:: Required action ::
Find every line in the records below that holds the word "plus", and copy each one.

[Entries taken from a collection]
★ ★ ★
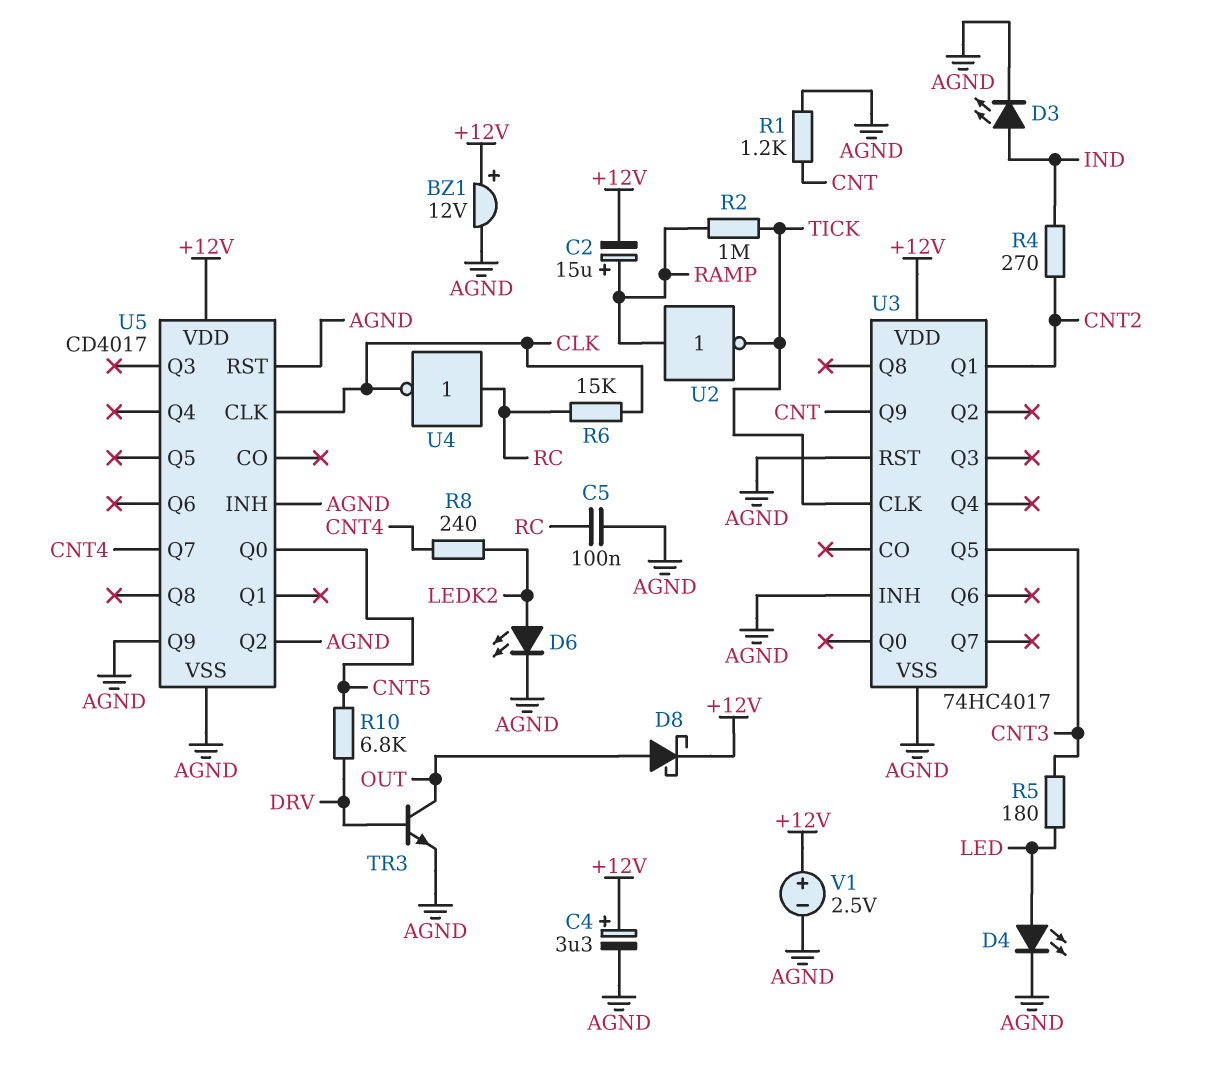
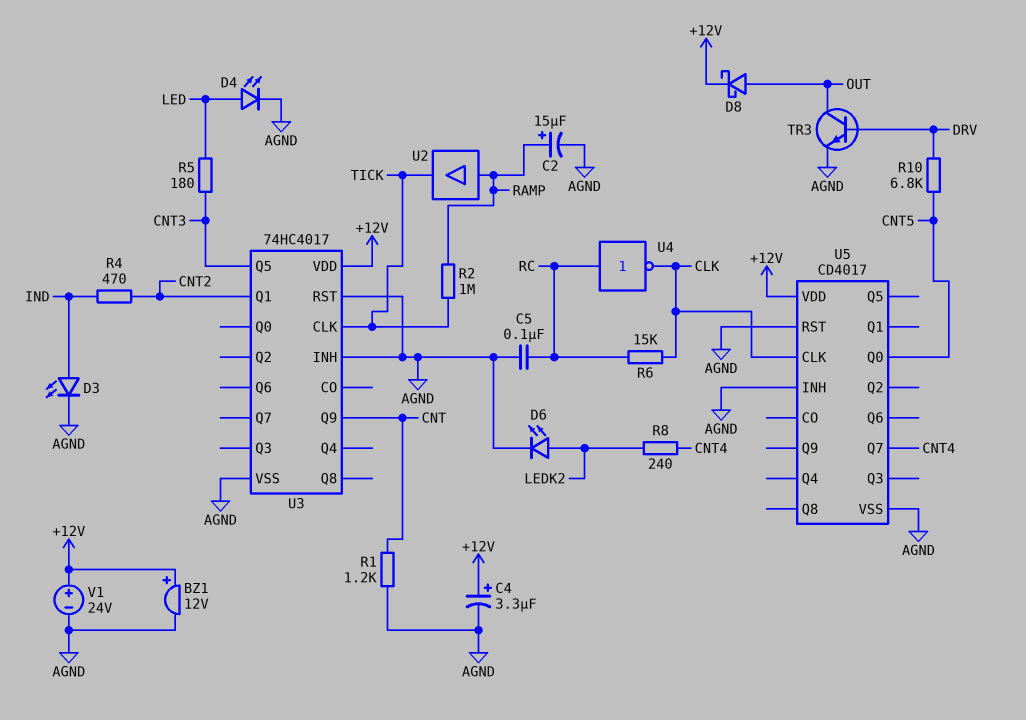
C2: 15uF (plus RAMP, minus +12V) -> 15uF (plus RAMP, minus AGND)
R4: 270 (CNT2, IND) -> 470 (CNT2, IND)
U2: NOT (in RAMP, out TICK) -> buffer (in RAMP, out TICK)
U5 pin Q2: AGND -> none
U5 pin Q9: AGND -> none
V1: 2.5V (plus +12V, minus AGND) -> 24V (plus +12V, minus AGND)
★ ★ ★
:: Answer to this problem ::
C2: 15uF (plus RAMP, minus +12V) -> 15uF (plus RAMP, minus AGND)
V1: 2.5V (plus +12V, minus AGND) -> 24V (plus +12V, minus AGND)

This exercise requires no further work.